[What you have to do]
Copy out every line of the listing below word for word, but leave out the pictures.
┄┄┄┄┄┄┄┄┄┄
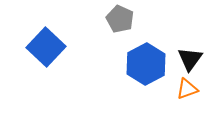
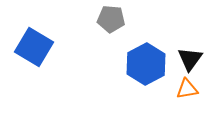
gray pentagon: moved 9 px left; rotated 20 degrees counterclockwise
blue square: moved 12 px left; rotated 12 degrees counterclockwise
orange triangle: rotated 10 degrees clockwise
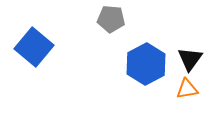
blue square: rotated 9 degrees clockwise
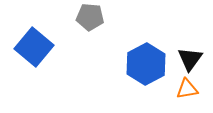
gray pentagon: moved 21 px left, 2 px up
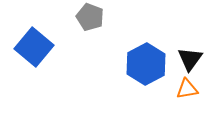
gray pentagon: rotated 16 degrees clockwise
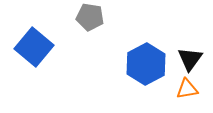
gray pentagon: rotated 12 degrees counterclockwise
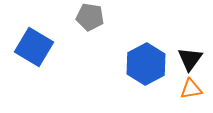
blue square: rotated 9 degrees counterclockwise
orange triangle: moved 4 px right
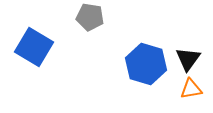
black triangle: moved 2 px left
blue hexagon: rotated 15 degrees counterclockwise
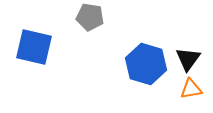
blue square: rotated 18 degrees counterclockwise
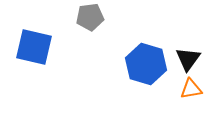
gray pentagon: rotated 16 degrees counterclockwise
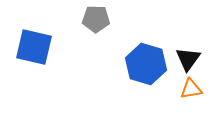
gray pentagon: moved 6 px right, 2 px down; rotated 8 degrees clockwise
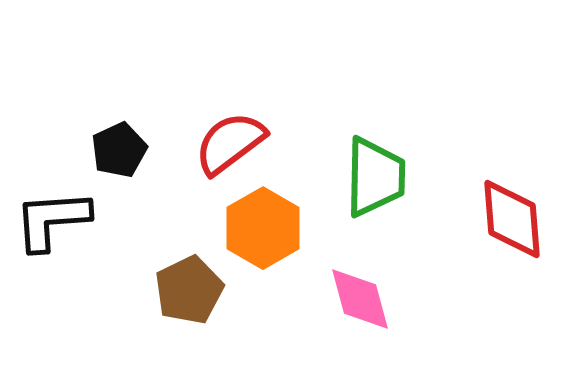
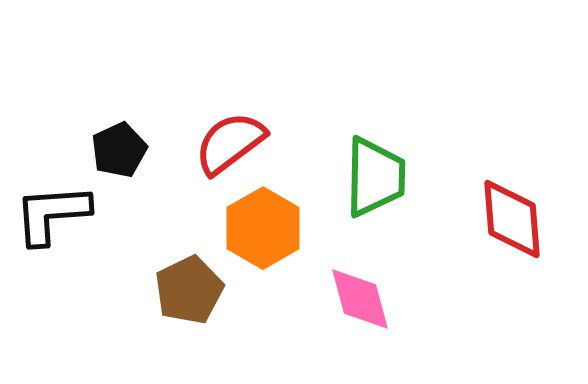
black L-shape: moved 6 px up
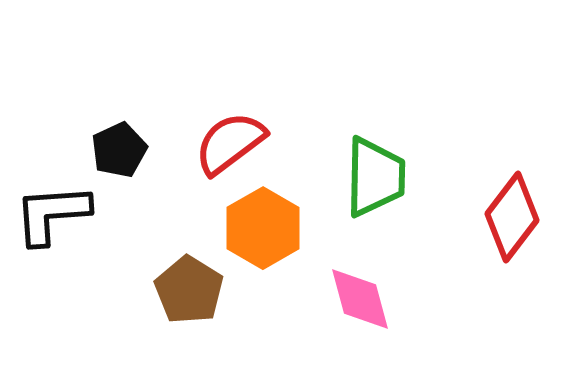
red diamond: moved 2 px up; rotated 42 degrees clockwise
brown pentagon: rotated 14 degrees counterclockwise
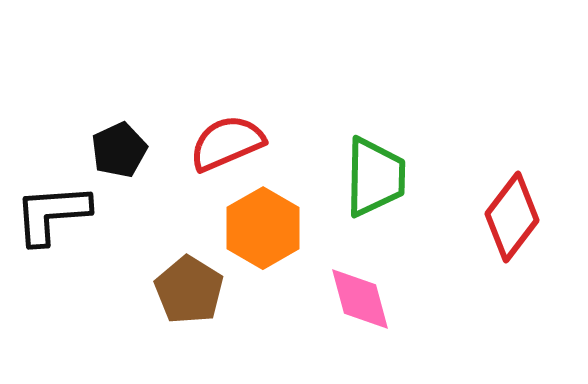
red semicircle: moved 3 px left; rotated 14 degrees clockwise
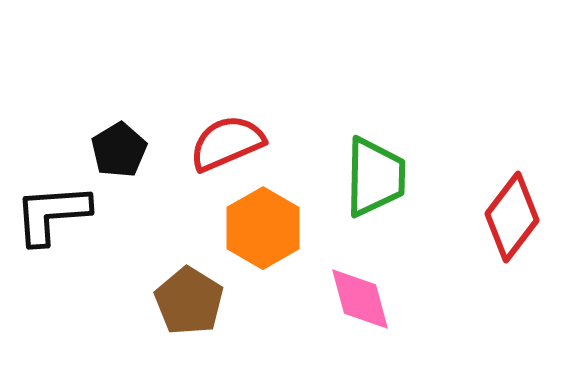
black pentagon: rotated 6 degrees counterclockwise
brown pentagon: moved 11 px down
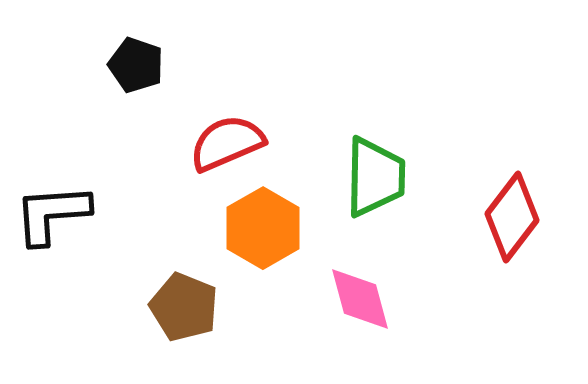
black pentagon: moved 17 px right, 85 px up; rotated 22 degrees counterclockwise
brown pentagon: moved 5 px left, 6 px down; rotated 10 degrees counterclockwise
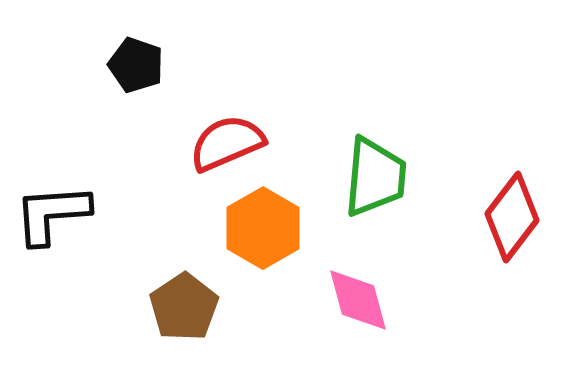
green trapezoid: rotated 4 degrees clockwise
pink diamond: moved 2 px left, 1 px down
brown pentagon: rotated 16 degrees clockwise
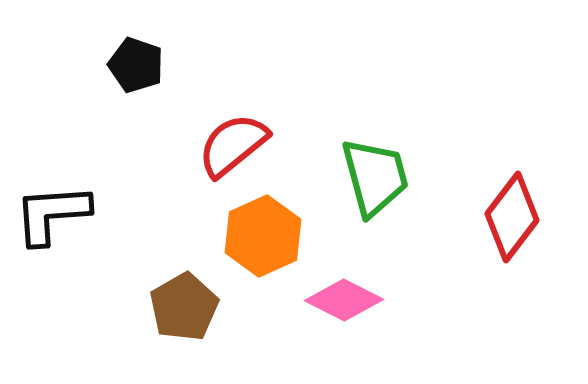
red semicircle: moved 6 px right, 2 px down; rotated 16 degrees counterclockwise
green trapezoid: rotated 20 degrees counterclockwise
orange hexagon: moved 8 px down; rotated 6 degrees clockwise
pink diamond: moved 14 px left; rotated 48 degrees counterclockwise
brown pentagon: rotated 4 degrees clockwise
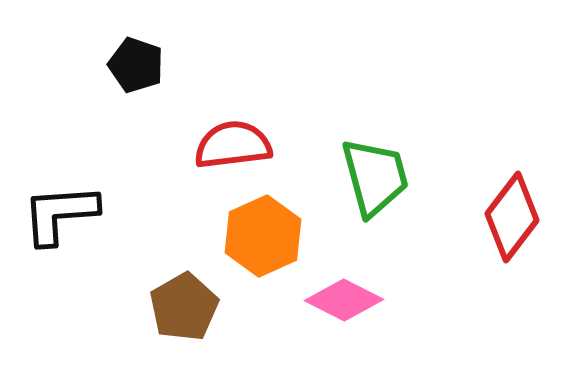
red semicircle: rotated 32 degrees clockwise
black L-shape: moved 8 px right
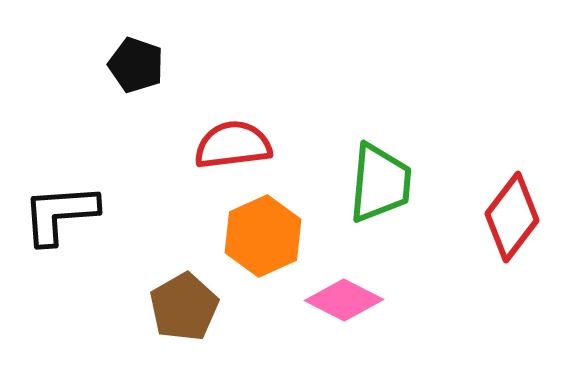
green trapezoid: moved 5 px right, 6 px down; rotated 20 degrees clockwise
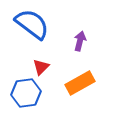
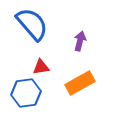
blue semicircle: rotated 12 degrees clockwise
red triangle: rotated 36 degrees clockwise
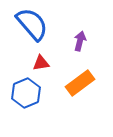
red triangle: moved 4 px up
orange rectangle: rotated 8 degrees counterclockwise
blue hexagon: rotated 16 degrees counterclockwise
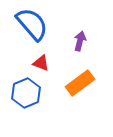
red triangle: rotated 30 degrees clockwise
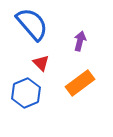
red triangle: rotated 24 degrees clockwise
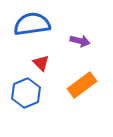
blue semicircle: rotated 57 degrees counterclockwise
purple arrow: rotated 90 degrees clockwise
orange rectangle: moved 2 px right, 2 px down
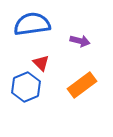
blue hexagon: moved 6 px up
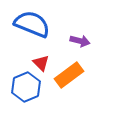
blue semicircle: rotated 30 degrees clockwise
orange rectangle: moved 13 px left, 10 px up
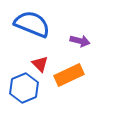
red triangle: moved 1 px left, 1 px down
orange rectangle: rotated 12 degrees clockwise
blue hexagon: moved 2 px left, 1 px down
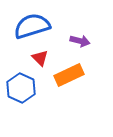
blue semicircle: moved 2 px down; rotated 39 degrees counterclockwise
red triangle: moved 6 px up
blue hexagon: moved 3 px left; rotated 12 degrees counterclockwise
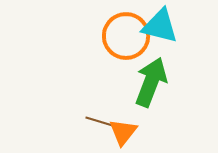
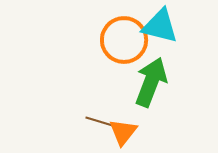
orange circle: moved 2 px left, 4 px down
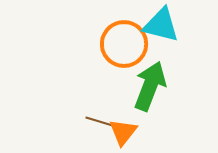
cyan triangle: moved 1 px right, 1 px up
orange circle: moved 4 px down
green arrow: moved 1 px left, 4 px down
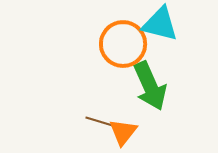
cyan triangle: moved 1 px left, 1 px up
orange circle: moved 1 px left
green arrow: rotated 135 degrees clockwise
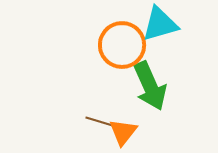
cyan triangle: rotated 30 degrees counterclockwise
orange circle: moved 1 px left, 1 px down
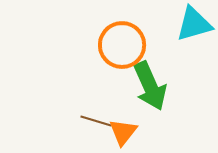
cyan triangle: moved 34 px right
brown line: moved 5 px left, 1 px up
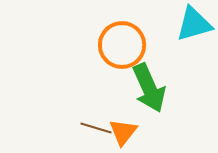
green arrow: moved 1 px left, 2 px down
brown line: moved 7 px down
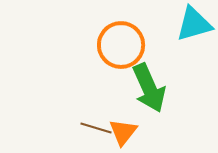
orange circle: moved 1 px left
┄┄┄┄┄┄┄┄┄┄
[Result of this task]
gray pentagon: moved 9 px left; rotated 20 degrees counterclockwise
blue square: moved 12 px left; rotated 12 degrees counterclockwise
orange triangle: rotated 10 degrees clockwise
blue square: rotated 9 degrees clockwise
gray pentagon: moved 21 px left, 2 px up
gray pentagon: rotated 16 degrees clockwise
gray pentagon: rotated 12 degrees counterclockwise
blue square: rotated 9 degrees counterclockwise
orange triangle: moved 4 px right
black triangle: moved 2 px left
blue hexagon: rotated 15 degrees counterclockwise
blue square: rotated 18 degrees counterclockwise
gray pentagon: rotated 16 degrees counterclockwise
gray pentagon: moved 6 px right, 2 px down; rotated 8 degrees clockwise
black L-shape: moved 6 px up
red diamond: moved 2 px up; rotated 42 degrees clockwise
brown pentagon: rotated 14 degrees counterclockwise
red semicircle: moved 3 px left; rotated 14 degrees clockwise
black pentagon: rotated 6 degrees counterclockwise
brown pentagon: moved 11 px down
black pentagon: moved 17 px right, 85 px up; rotated 22 degrees counterclockwise
brown pentagon: moved 5 px left, 6 px down; rotated 10 degrees counterclockwise
green trapezoid: rotated 4 degrees clockwise
pink diamond: moved 2 px left, 1 px down
brown pentagon: rotated 16 degrees clockwise
red semicircle: moved 6 px right, 2 px down; rotated 16 degrees counterclockwise
green trapezoid: rotated 20 degrees counterclockwise
orange hexagon: moved 8 px down; rotated 6 degrees clockwise
pink diamond: moved 14 px left; rotated 48 degrees counterclockwise
brown pentagon: rotated 4 degrees clockwise
red semicircle: rotated 32 degrees clockwise
black L-shape: moved 8 px right
green trapezoid: moved 5 px right, 6 px down; rotated 20 degrees clockwise
blue semicircle: rotated 12 degrees clockwise
red triangle: rotated 36 degrees clockwise
red triangle: moved 4 px up
orange rectangle: rotated 8 degrees counterclockwise
blue hexagon: rotated 16 degrees counterclockwise
red triangle: rotated 30 degrees clockwise
red triangle: rotated 24 degrees clockwise
blue semicircle: rotated 57 degrees counterclockwise
purple arrow: rotated 90 degrees clockwise
orange rectangle: moved 2 px right, 2 px down
blue hexagon: moved 6 px up
blue semicircle: rotated 30 degrees clockwise
orange rectangle: moved 13 px left, 10 px up
red triangle: moved 1 px left, 1 px down
orange rectangle: rotated 12 degrees clockwise
blue hexagon: moved 2 px left, 1 px down
blue semicircle: moved 2 px down; rotated 39 degrees counterclockwise
red triangle: moved 6 px up
blue hexagon: moved 3 px left; rotated 12 degrees counterclockwise
orange circle: moved 2 px left, 4 px down
cyan triangle: moved 1 px right, 1 px up
orange circle: moved 4 px down
green arrow: moved 1 px left, 4 px down
cyan triangle: moved 1 px left, 1 px up
orange circle: moved 1 px left
green arrow: rotated 135 degrees clockwise
cyan triangle: rotated 30 degrees counterclockwise
orange circle: moved 1 px left, 1 px down
cyan triangle: moved 34 px right
brown line: moved 5 px left, 1 px up
green arrow: moved 1 px left, 2 px down
brown line: moved 7 px down
orange circle: moved 1 px left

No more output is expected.